REQUIREMENT:
What is needed is a faithful copy of all the entries, with no pictures in it.

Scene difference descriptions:
++++
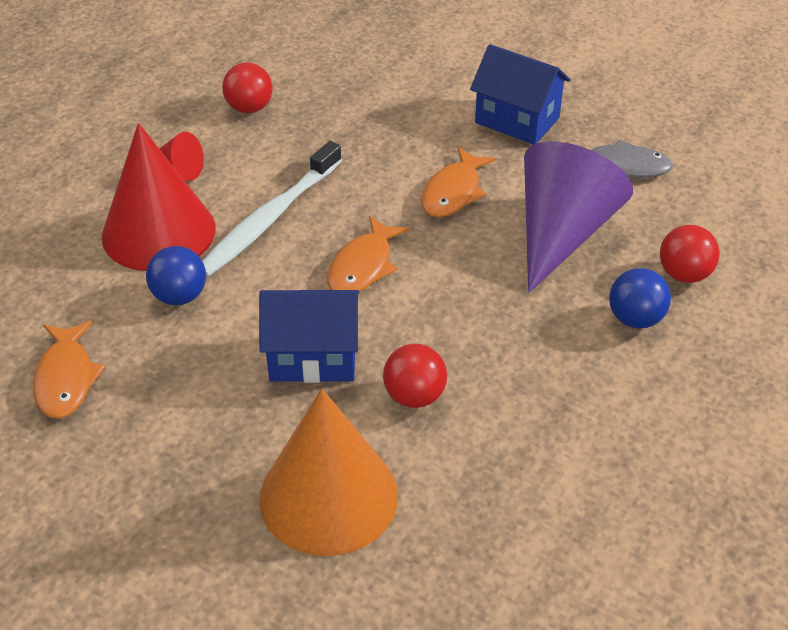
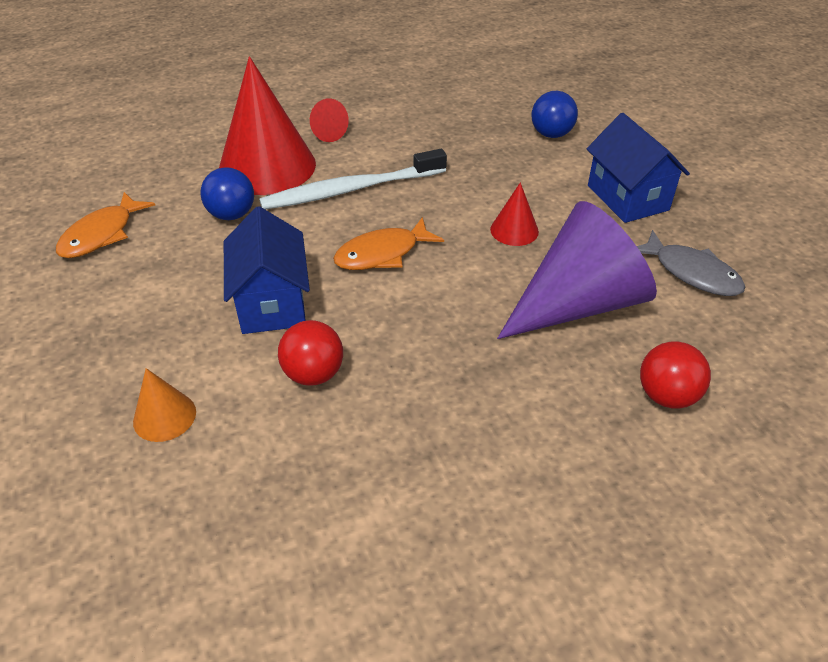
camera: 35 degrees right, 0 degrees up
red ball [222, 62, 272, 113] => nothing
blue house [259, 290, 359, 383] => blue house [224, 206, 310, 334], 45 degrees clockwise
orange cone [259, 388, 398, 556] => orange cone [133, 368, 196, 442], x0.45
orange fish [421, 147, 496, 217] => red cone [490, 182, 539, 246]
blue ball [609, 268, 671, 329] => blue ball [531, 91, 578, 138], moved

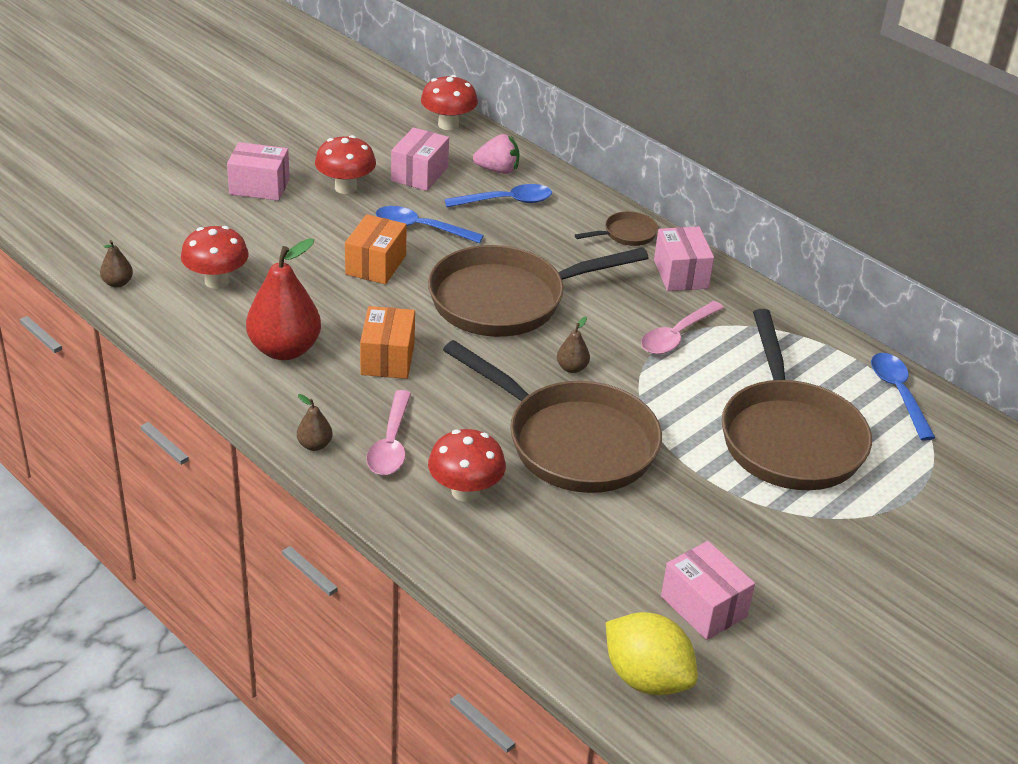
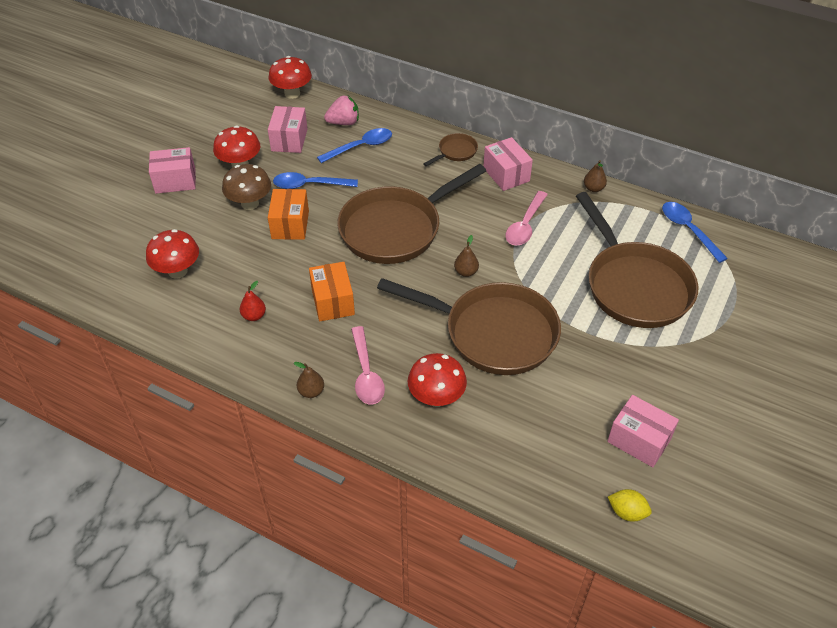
camera: 15 degrees left, 10 degrees up
brown pear [100, 240, 133, 288] => brown pear [584, 160, 607, 192], moved
red pear [246, 238, 321, 360] => red pear [240, 281, 266, 321], x0.45
yellow lemon [606, 612, 698, 695] => yellow lemon [608, 489, 652, 522], x0.54
nothing => brown mushroom [222, 164, 271, 210]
++++
THE ANSWER:
camera: 35 degrees right, 0 degrees up
red ball [222, 62, 272, 113] => nothing
blue house [259, 290, 359, 383] => blue house [224, 206, 310, 334], 45 degrees clockwise
orange cone [259, 388, 398, 556] => orange cone [133, 368, 196, 442], x0.45
orange fish [421, 147, 496, 217] => red cone [490, 182, 539, 246]
blue ball [609, 268, 671, 329] => blue ball [531, 91, 578, 138], moved

camera: 15 degrees left, 10 degrees up
brown pear [100, 240, 133, 288] => brown pear [584, 160, 607, 192], moved
red pear [246, 238, 321, 360] => red pear [240, 281, 266, 321], x0.45
yellow lemon [606, 612, 698, 695] => yellow lemon [608, 489, 652, 522], x0.54
nothing => brown mushroom [222, 164, 271, 210]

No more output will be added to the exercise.